To be done:
Reproduce all the entries exactly.

-------

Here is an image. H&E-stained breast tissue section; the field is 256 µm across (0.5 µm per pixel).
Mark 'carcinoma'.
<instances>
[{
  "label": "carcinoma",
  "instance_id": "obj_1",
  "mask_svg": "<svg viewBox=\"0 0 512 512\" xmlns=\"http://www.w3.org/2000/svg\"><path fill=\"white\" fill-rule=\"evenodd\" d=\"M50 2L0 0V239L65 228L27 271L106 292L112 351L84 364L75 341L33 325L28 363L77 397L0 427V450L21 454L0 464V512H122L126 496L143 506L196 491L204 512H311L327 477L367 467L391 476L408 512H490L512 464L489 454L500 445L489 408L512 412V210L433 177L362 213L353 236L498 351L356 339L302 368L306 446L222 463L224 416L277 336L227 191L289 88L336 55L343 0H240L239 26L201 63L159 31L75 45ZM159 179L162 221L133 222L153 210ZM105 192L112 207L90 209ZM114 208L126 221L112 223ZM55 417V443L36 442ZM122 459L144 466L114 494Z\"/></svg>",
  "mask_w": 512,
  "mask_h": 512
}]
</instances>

-------

Answer for this exercise:
Here is an image. H&E-stained breast tissue section; the field is 256 µm across (0.5 µm per pixel).
Mark 'carcinoma'.
<instances>
[{
  "label": "carcinoma",
  "instance_id": "obj_1",
  "mask_svg": "<svg viewBox=\"0 0 512 512\" xmlns=\"http://www.w3.org/2000/svg\"><path fill=\"white\" fill-rule=\"evenodd\" d=\"M50 2L0 0V239L65 228L27 271L106 292L112 351L84 364L75 341L33 325L28 363L77 397L0 427V450L21 454L0 464V512H122L126 496L143 506L196 491L204 512H311L327 477L367 467L391 476L408 512H490L512 464L489 454L500 445L489 408L512 412V210L433 177L362 213L353 236L498 351L356 339L302 368L306 446L222 463L224 416L277 336L227 191L289 88L336 55L343 0H240L239 26L201 63L159 31L75 45ZM159 179L162 221L133 222L153 210ZM105 192L112 207L90 209ZM114 208L126 221L112 223ZM55 417V443L36 442ZM122 459L144 466L114 494Z\"/></svg>",
  "mask_w": 512,
  "mask_h": 512
}]
</instances>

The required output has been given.